• [What the task asks]:
Copy the records below exactly, starting at the line that contains "The size of" and ending at the line that contains "The purple egg"; leave out any pictures.

• [The data]:
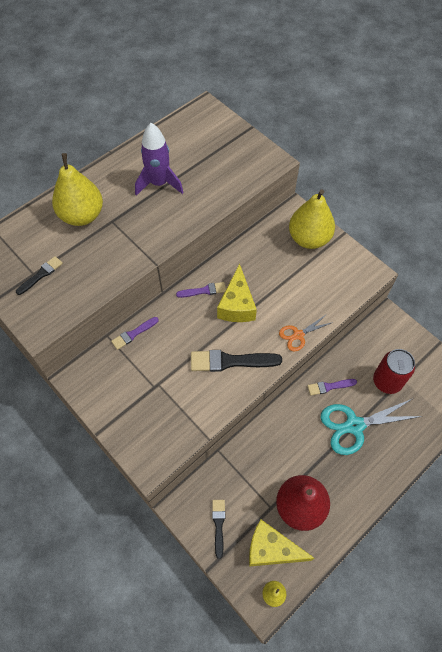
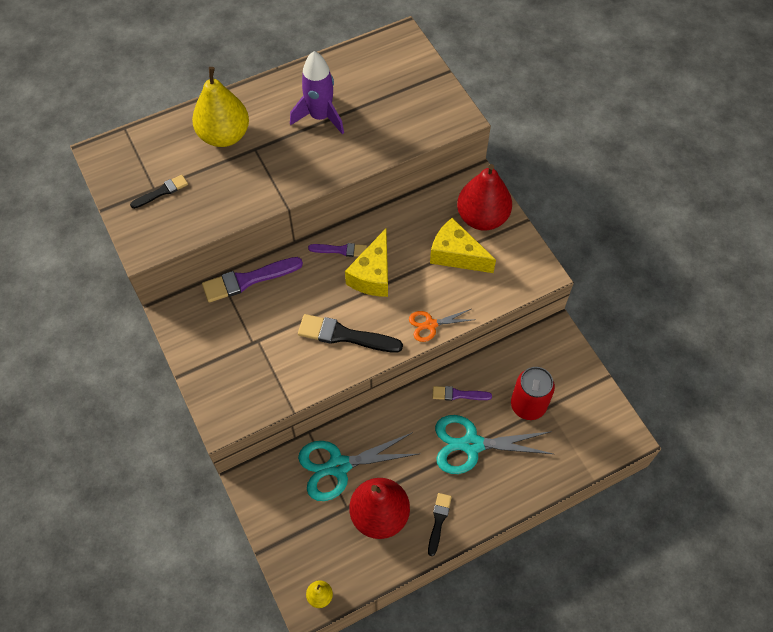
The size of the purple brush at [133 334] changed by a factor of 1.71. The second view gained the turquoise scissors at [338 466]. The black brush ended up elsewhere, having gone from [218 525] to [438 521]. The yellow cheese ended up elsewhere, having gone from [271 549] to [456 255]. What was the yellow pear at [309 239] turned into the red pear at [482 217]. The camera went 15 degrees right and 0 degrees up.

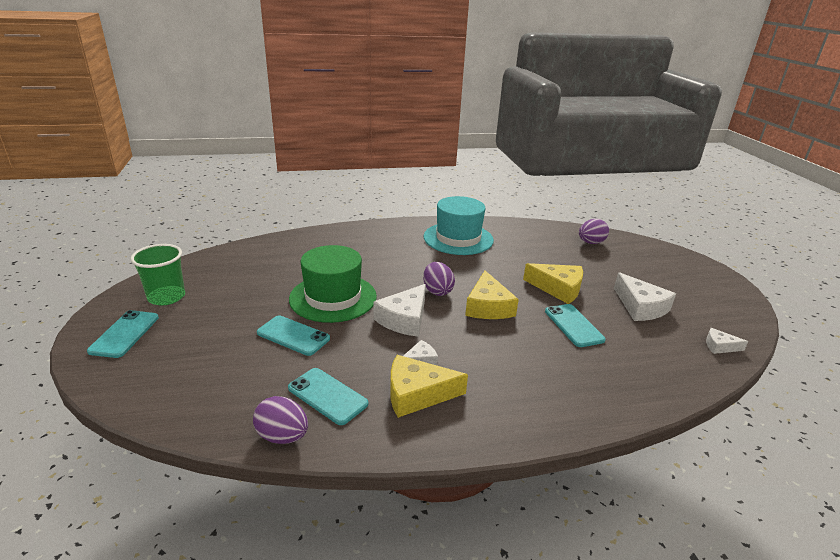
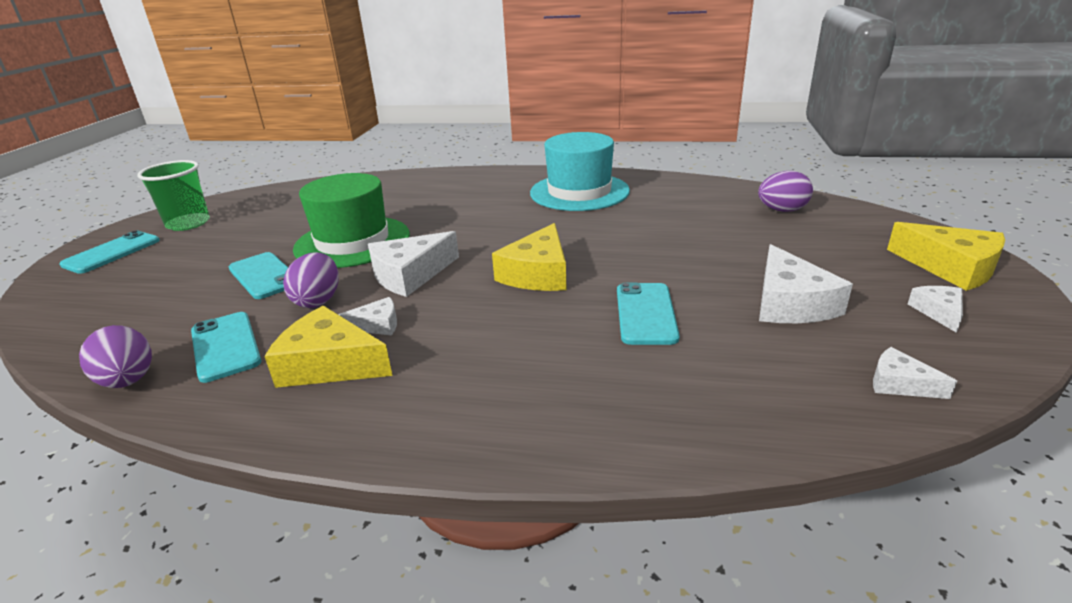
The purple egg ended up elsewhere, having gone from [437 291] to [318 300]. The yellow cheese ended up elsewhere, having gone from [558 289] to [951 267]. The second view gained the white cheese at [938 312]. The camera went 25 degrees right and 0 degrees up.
...
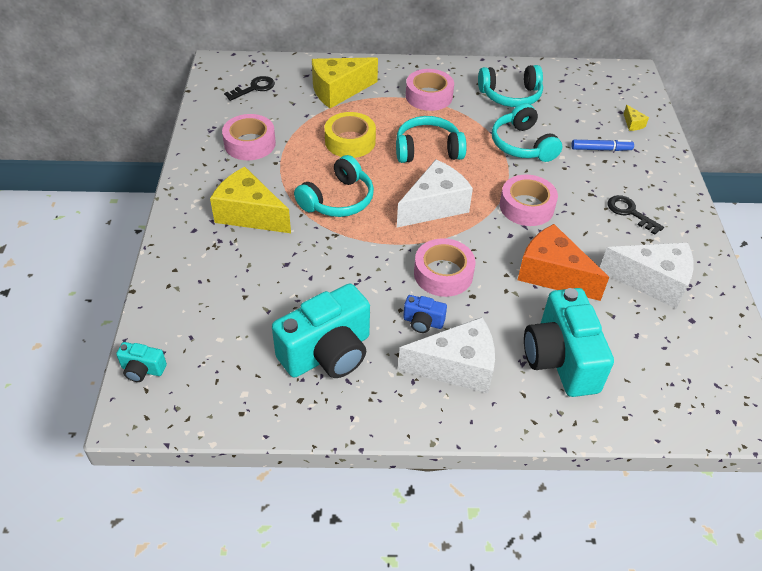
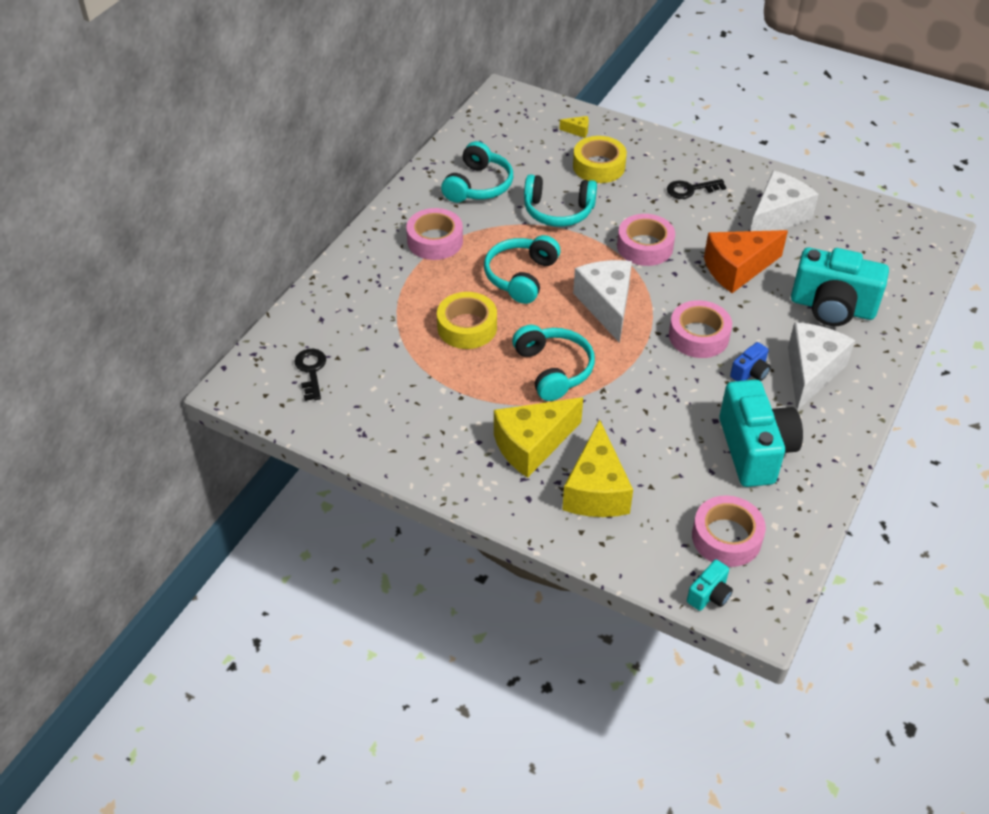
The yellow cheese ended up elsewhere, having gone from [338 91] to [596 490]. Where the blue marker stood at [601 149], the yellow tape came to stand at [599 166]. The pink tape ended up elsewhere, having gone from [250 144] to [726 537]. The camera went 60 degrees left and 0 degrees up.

• [Final answer]:
The size of the purple brush at [133 334] changed by a factor of 1.71. The second view gained the turquoise scissors at [338 466]. The black brush ended up elsewhere, having gone from [218 525] to [438 521]. The yellow cheese ended up elsewhere, having gone from [271 549] to [456 255]. What was the yellow pear at [309 239] turned into the red pear at [482 217]. The camera went 15 degrees right and 0 degrees up.

The purple egg ended up elsewhere, having gone from [437 291] to [318 300]. The yellow cheese ended up elsewhere, having gone from [558 289] to [951 267]. The second view gained the white cheese at [938 312]. The camera went 25 degrees right and 0 degrees up.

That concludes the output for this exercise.